(Given data Opens)

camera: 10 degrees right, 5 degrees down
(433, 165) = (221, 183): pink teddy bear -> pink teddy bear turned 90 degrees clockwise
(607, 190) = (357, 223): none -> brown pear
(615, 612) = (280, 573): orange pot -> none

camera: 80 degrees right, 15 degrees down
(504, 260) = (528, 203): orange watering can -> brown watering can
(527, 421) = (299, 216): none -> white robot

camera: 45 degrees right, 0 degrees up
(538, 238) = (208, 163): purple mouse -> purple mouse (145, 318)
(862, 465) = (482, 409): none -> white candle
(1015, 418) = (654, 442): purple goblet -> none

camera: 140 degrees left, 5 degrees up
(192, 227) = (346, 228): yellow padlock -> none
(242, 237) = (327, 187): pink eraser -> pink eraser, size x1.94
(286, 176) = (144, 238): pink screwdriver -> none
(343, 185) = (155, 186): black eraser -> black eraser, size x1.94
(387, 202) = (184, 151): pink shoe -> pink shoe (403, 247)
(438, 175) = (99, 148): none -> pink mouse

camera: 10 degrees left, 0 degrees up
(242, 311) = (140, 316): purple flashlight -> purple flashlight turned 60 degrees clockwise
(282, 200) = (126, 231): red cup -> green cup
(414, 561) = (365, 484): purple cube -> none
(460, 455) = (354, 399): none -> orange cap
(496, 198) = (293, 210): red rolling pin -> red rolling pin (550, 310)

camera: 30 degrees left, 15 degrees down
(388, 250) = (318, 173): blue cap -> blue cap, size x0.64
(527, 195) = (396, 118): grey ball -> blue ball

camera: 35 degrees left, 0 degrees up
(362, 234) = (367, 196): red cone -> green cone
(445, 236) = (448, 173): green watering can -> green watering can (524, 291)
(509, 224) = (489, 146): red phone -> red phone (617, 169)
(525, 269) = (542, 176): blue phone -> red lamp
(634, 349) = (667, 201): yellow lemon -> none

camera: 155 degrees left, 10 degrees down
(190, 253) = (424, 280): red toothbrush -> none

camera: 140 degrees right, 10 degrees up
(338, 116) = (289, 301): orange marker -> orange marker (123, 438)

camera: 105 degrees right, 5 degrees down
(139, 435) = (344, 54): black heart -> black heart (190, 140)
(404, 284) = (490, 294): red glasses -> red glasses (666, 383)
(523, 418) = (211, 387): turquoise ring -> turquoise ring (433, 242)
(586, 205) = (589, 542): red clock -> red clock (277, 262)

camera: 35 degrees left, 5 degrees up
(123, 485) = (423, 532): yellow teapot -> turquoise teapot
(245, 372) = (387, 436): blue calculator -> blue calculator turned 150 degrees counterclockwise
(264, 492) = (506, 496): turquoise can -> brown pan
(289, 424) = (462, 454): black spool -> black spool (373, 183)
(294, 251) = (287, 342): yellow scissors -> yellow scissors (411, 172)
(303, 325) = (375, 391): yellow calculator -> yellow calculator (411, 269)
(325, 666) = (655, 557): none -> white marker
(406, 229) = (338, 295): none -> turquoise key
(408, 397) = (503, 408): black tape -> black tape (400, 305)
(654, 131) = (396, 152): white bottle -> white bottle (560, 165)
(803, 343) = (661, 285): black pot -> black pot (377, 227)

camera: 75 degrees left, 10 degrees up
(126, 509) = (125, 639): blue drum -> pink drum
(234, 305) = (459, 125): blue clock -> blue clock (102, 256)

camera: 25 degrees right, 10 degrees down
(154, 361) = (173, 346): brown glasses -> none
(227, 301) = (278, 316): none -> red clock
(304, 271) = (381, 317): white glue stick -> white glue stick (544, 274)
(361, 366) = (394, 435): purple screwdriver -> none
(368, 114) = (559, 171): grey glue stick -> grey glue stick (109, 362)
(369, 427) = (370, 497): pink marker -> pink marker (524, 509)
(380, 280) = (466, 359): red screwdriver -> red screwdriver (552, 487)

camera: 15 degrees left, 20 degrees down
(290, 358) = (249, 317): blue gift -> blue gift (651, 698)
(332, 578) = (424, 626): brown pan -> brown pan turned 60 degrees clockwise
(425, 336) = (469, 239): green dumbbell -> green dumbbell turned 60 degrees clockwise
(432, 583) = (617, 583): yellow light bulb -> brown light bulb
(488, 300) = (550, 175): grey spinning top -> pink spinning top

(Given data Closes)

- [Work required]:
Whenever a line of the listing above holds the word "orange", copy that line.

- [Result of this exercise]:
(615, 612) = (280, 573): orange pot -> none
(504, 260) = (528, 203): orange watering can -> brown watering can
(460, 455) = (354, 399): none -> orange cap
(338, 116) = (289, 301): orange marker -> orange marker (123, 438)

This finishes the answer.